┌─ DATA SUPPLIED
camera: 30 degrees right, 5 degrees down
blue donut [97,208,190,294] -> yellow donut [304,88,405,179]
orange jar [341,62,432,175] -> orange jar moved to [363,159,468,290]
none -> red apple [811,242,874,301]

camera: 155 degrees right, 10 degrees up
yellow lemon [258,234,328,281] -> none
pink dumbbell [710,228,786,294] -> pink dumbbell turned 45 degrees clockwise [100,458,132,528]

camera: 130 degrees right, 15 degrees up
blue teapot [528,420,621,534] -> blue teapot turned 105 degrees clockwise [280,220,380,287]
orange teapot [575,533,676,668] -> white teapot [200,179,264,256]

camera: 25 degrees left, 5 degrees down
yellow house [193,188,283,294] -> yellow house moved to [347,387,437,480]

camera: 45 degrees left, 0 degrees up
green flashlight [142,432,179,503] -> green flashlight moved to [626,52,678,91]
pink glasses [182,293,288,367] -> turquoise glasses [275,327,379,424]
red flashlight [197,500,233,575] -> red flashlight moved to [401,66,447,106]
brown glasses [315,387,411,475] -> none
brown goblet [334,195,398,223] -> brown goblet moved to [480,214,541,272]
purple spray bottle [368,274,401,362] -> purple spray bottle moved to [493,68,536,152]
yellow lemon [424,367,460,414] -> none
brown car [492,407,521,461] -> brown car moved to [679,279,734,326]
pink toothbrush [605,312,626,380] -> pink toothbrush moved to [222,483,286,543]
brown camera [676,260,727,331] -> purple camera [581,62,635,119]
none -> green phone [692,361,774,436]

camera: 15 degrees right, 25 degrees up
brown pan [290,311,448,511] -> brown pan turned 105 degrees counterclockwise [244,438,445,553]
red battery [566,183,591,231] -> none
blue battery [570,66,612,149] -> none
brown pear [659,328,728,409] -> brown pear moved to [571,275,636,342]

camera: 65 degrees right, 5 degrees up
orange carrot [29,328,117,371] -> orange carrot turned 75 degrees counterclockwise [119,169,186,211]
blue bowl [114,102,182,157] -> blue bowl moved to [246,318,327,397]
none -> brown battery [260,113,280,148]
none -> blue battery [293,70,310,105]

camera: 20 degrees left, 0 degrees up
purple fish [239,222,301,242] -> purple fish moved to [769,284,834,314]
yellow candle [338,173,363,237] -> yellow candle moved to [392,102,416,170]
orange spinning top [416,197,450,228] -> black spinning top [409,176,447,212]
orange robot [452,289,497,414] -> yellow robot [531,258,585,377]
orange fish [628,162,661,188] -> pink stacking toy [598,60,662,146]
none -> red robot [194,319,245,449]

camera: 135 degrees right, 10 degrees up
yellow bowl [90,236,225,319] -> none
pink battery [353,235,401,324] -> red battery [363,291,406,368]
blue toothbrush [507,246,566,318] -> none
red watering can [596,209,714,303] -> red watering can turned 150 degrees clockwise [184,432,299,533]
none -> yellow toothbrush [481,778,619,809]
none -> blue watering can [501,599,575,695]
└─
• EXERCISE INSTRUCTIONS
Your answer should consist of each line above in which "lemon" appears.

• REPLY TO THE EXERCISE
yellow lemon [258,234,328,281] -> none
yellow lemon [424,367,460,414] -> none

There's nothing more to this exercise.